Task statement: Do any lines in the data below contain "mushroom"? If so, copy every one of them.

[Coordinate-based change listings]
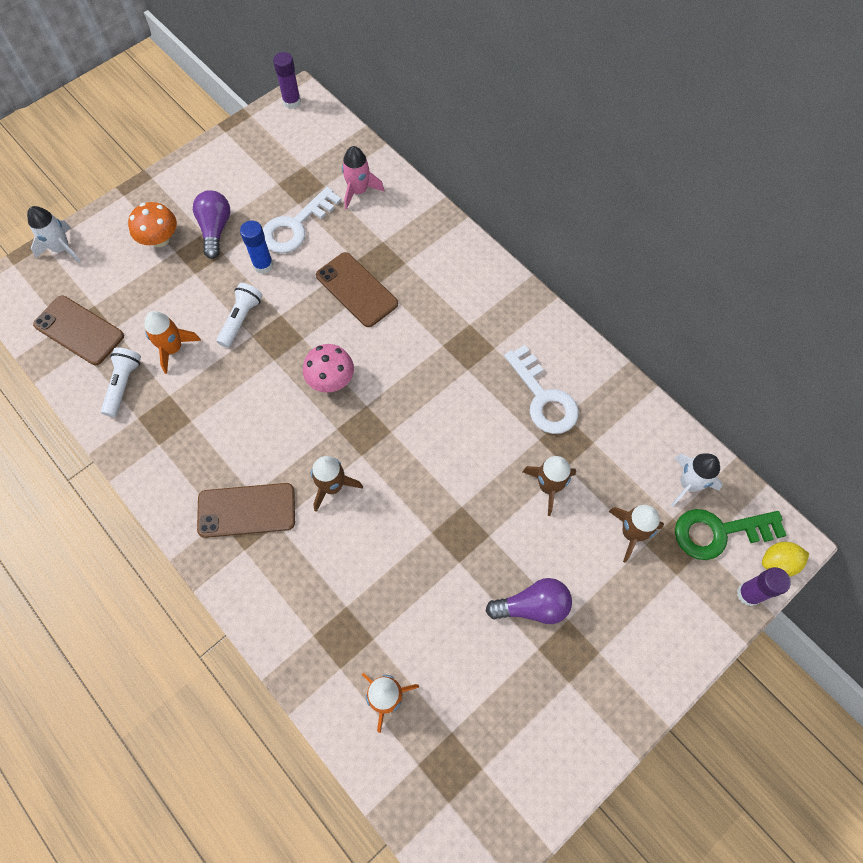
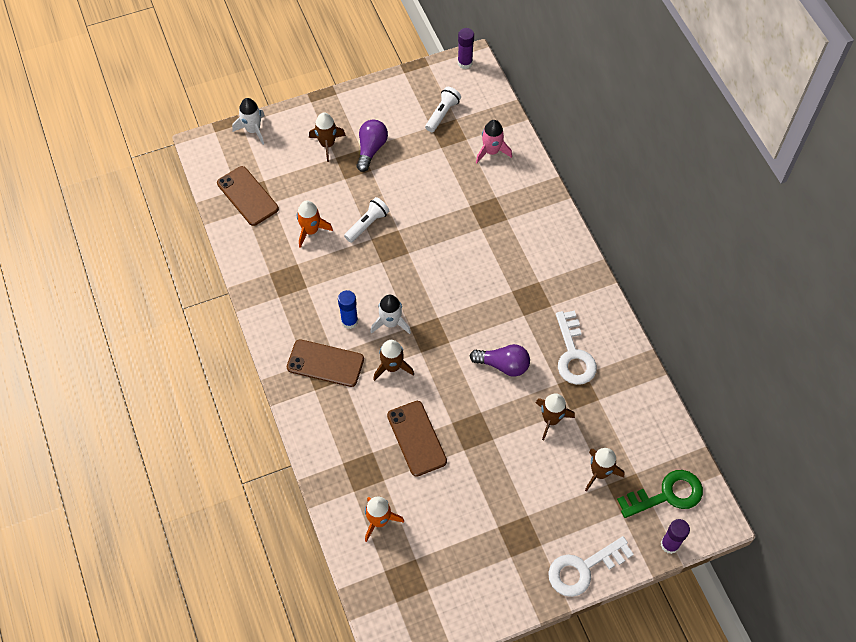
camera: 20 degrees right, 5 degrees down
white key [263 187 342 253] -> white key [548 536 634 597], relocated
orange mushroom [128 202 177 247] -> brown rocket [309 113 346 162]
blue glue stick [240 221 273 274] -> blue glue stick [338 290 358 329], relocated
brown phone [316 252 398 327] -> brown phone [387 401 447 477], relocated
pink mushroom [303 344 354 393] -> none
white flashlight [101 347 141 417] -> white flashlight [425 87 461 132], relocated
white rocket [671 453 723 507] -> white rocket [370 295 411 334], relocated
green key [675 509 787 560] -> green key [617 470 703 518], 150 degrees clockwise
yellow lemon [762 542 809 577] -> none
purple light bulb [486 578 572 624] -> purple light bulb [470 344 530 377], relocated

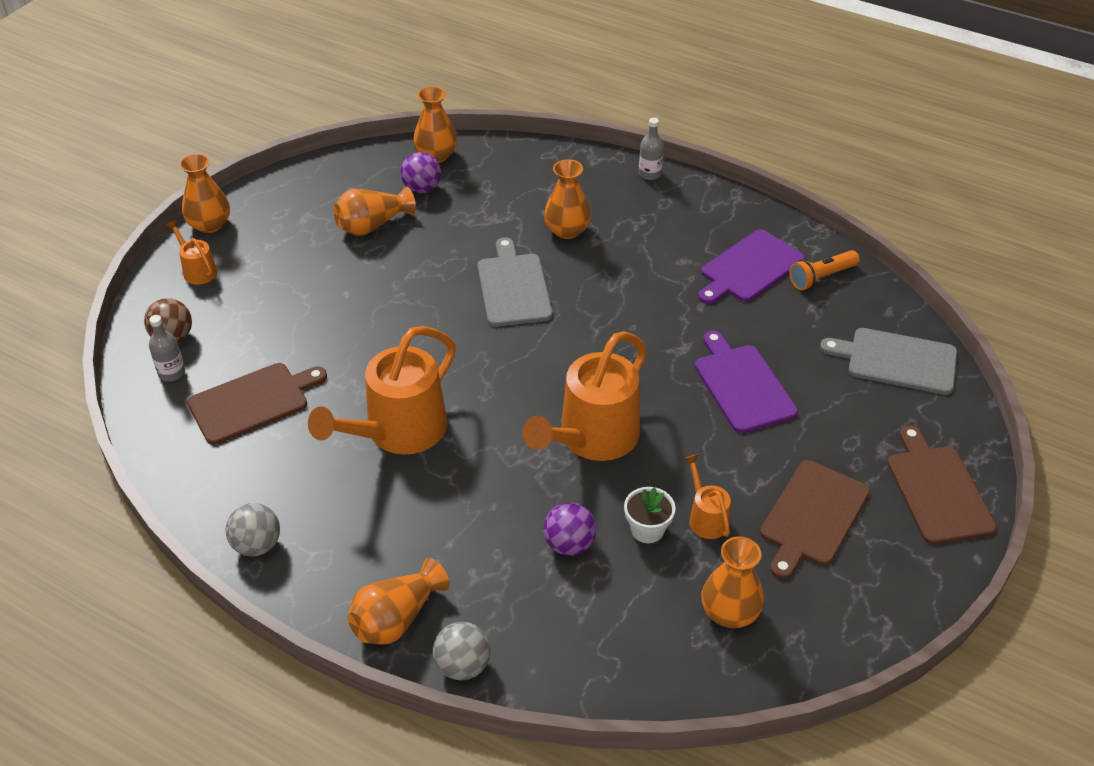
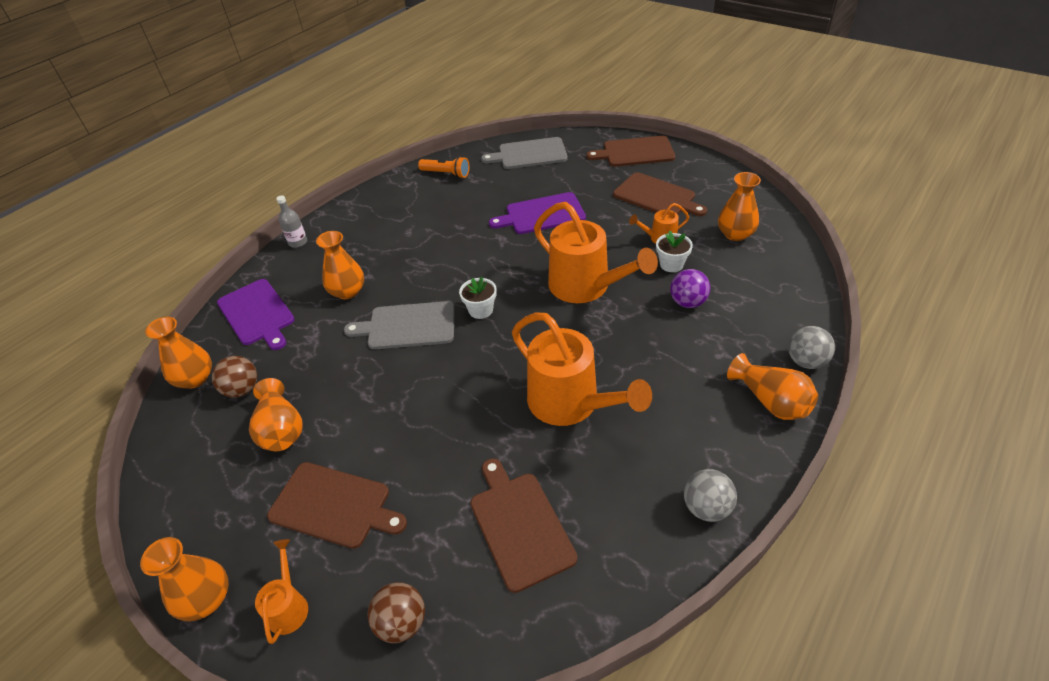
camera: 80 degrees left, 0 degrees up
purple ball [401 152 441 193] -> brown ball [212 356 257 398]
orange watering can [165 219 217 285] -> orange watering can [255 539 308 644], 120 degrees clockwise
purple cutting board [698 229 805 304] -> purple cutting board [217 279 295 350], relocated
orange flashlight [789 250 860 290] -> orange flashlight [418 156 469 178], 45 degrees counterclockwise
grey bottle [149 315 185 382] -> none
grey cutting board [820 328 957 395] -> grey cutting board [481 137 567 169], 60 degrees clockwise
none -> white flower pot [459 277 497 319]
none -> brown cutting board [267 462 407 549]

Task output:
orange mushroom [128 202 177 247] -> brown rocket [309 113 346 162]
pink mushroom [303 344 354 393] -> none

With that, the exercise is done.